- Problem to solve -
Find every line in the material below that contains the word "This", and copy each of those lines.

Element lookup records
+++

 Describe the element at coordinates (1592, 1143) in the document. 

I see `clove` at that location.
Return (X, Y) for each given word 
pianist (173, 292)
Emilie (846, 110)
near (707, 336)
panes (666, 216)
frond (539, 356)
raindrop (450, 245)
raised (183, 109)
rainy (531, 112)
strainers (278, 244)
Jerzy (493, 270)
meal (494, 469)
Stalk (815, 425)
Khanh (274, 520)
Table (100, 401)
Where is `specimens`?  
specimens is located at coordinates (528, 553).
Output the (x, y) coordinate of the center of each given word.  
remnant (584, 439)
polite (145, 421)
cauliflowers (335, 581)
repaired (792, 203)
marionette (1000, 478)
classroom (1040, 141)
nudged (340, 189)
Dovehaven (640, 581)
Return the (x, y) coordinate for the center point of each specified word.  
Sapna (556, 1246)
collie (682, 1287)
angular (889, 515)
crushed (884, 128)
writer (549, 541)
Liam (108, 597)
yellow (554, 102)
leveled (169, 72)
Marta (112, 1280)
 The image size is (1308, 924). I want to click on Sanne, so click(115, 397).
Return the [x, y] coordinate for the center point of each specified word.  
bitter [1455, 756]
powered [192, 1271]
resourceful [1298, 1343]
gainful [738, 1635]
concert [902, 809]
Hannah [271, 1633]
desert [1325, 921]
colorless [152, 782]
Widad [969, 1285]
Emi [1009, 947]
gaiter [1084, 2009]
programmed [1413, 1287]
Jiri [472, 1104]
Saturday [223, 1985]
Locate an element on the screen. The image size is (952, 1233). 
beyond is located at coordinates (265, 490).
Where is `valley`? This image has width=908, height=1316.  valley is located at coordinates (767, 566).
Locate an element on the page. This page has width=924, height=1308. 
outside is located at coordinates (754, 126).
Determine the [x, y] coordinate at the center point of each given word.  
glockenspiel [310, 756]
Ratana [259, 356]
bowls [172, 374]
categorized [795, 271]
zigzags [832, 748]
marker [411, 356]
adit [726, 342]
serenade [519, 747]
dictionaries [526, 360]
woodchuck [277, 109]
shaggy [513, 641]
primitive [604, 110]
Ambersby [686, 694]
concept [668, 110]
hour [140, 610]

+++

- Reply to the task -
Where is `valley`? This image has width=908, height=1316.  valley is located at coordinates (767, 566).
Locate an element on the page. This page has width=924, height=1308. 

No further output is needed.